How to complete this task
The response should be the lines of the data, starting at the first and ending at the one that contains "C1: 470nF (GND, VBAT) -> none", copied without change.

Exercise data
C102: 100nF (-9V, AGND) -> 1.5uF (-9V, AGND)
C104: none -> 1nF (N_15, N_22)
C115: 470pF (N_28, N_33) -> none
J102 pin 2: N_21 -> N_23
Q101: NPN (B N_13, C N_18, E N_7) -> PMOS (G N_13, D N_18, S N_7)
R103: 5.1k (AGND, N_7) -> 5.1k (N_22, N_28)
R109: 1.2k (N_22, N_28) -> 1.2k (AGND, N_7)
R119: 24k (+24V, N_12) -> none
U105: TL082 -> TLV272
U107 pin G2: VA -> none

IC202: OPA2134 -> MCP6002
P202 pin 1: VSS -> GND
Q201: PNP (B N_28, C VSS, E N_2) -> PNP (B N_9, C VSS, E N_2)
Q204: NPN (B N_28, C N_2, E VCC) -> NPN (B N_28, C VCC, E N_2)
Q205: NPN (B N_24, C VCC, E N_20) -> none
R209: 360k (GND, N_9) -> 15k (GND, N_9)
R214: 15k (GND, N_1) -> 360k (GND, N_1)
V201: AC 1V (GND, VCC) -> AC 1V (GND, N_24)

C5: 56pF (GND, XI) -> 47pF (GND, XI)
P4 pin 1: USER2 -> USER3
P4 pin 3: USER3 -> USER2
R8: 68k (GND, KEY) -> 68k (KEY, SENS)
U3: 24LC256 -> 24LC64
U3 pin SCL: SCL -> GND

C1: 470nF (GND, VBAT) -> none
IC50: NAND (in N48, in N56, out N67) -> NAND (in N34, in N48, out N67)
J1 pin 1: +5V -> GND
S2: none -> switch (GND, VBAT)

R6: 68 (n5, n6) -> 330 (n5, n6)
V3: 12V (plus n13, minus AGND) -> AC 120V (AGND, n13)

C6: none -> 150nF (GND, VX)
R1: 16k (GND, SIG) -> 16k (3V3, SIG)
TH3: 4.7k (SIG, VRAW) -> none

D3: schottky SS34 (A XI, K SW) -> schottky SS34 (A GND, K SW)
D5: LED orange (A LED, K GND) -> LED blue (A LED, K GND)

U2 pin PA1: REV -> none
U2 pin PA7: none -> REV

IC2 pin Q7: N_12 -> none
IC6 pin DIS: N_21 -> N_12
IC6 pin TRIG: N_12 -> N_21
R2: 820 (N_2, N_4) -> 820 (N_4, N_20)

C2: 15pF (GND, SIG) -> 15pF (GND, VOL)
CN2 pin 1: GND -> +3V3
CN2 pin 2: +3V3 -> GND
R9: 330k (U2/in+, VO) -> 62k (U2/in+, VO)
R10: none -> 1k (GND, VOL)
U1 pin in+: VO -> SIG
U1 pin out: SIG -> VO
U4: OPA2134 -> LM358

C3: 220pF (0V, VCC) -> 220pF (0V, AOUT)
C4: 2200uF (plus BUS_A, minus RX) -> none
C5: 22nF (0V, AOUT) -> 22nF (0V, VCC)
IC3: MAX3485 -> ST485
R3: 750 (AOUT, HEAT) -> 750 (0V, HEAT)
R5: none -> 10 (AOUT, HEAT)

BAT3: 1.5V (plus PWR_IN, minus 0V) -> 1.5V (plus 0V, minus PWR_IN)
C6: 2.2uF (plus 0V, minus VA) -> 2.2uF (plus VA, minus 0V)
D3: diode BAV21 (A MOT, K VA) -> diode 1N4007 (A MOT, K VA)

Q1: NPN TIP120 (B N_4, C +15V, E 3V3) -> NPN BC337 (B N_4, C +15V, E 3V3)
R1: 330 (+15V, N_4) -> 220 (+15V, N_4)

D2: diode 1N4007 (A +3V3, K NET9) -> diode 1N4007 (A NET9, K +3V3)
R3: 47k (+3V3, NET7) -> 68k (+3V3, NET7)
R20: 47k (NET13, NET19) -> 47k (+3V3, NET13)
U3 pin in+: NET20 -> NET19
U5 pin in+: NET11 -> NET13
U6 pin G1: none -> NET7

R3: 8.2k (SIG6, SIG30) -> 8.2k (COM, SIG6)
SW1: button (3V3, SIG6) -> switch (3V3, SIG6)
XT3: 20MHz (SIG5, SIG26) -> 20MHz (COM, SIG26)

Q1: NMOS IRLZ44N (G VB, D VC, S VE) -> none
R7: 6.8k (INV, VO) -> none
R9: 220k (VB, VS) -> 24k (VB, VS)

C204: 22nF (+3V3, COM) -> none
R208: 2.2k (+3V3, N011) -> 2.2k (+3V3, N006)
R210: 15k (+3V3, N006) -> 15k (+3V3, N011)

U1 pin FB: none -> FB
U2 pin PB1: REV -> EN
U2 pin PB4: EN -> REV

Response area
C102: 100nF (-9V, AGND) -> 1.5uF (-9V, AGND)
C104: none -> 1nF (N_15, N_22)
C115: 470pF (N_28, N_33) -> none
J102 pin 2: N_21 -> N_23
Q101: NPN (B N_13, C N_18, E N_7) -> PMOS (G N_13, D N_18, S N_7)
R103: 5.1k (AGND, N_7) -> 5.1k (N_22, N_28)
R109: 1.2k (N_22, N_28) -> 1.2k (AGND, N_7)
R119: 24k (+24V, N_12) -> none
U105: TL082 -> TLV272
U107 pin G2: VA -> none

IC202: OPA2134 -> MCP6002
P202 pin 1: VSS -> GND
Q201: PNP (B N_28, C VSS, E N_2) -> PNP (B N_9, C VSS, E N_2)
Q204: NPN (B N_28, C N_2, E VCC) -> NPN (B N_28, C VCC, E N_2)
Q205: NPN (B N_24, C VCC, E N_20) -> none
R209: 360k (GND, N_9) -> 15k (GND, N_9)
R214: 15k (GND, N_1) -> 360k (GND, N_1)
V201: AC 1V (GND, VCC) -> AC 1V (GND, N_24)

C5: 56pF (GND, XI) -> 47pF (GND, XI)
P4 pin 1: USER2 -> USER3
P4 pin 3: USER3 -> USER2
R8: 68k (GND, KEY) -> 68k (KEY, SENS)
U3: 24LC256 -> 24LC64
U3 pin SCL: SCL -> GND

C1: 470nF (GND, VBAT) -> none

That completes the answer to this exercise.